═════ INPUT MATERIAL ═════

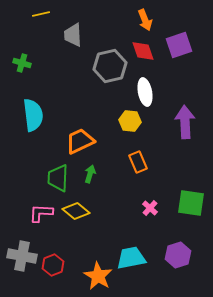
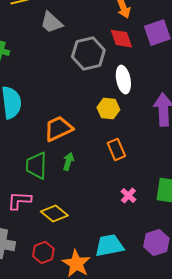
gray trapezoid: (73, 35) -> (51, 23), turned -45
yellow diamond: (76, 211) -> (54, 214), moved
red hexagon: (53, 265) -> (43, 253), moved

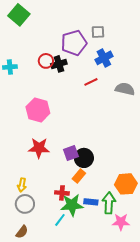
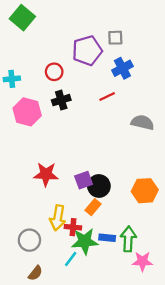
black cross: (59, 64) -> (61, 100), moved
gray semicircle: (125, 89) -> (142, 122), moved
pink hexagon: (38, 110) -> (27, 112), moved
orange hexagon: (126, 184) -> (145, 191), moved
yellow arrow: (22, 185) -> (58, 218), moved, size x1.5
brown semicircle: (22, 232) -> (35, 273), moved

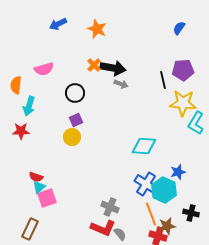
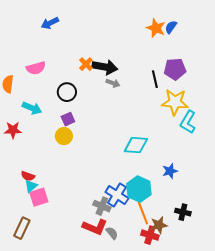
orange star: (97, 29) -> (156, 28), moved
cyan arrow: (29, 106) -> (32, 108), moved, turned -84
blue cross: (146, 184) -> (117, 195), moved
cyan hexagon: (164, 190) -> (139, 189), moved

═════

Taking the records above as input, show every line in which the word "turned" is present.

gray trapezoid: (73, 35) -> (51, 23), turned -45
cyan arrow: (29, 106) -> (32, 108), moved, turned -84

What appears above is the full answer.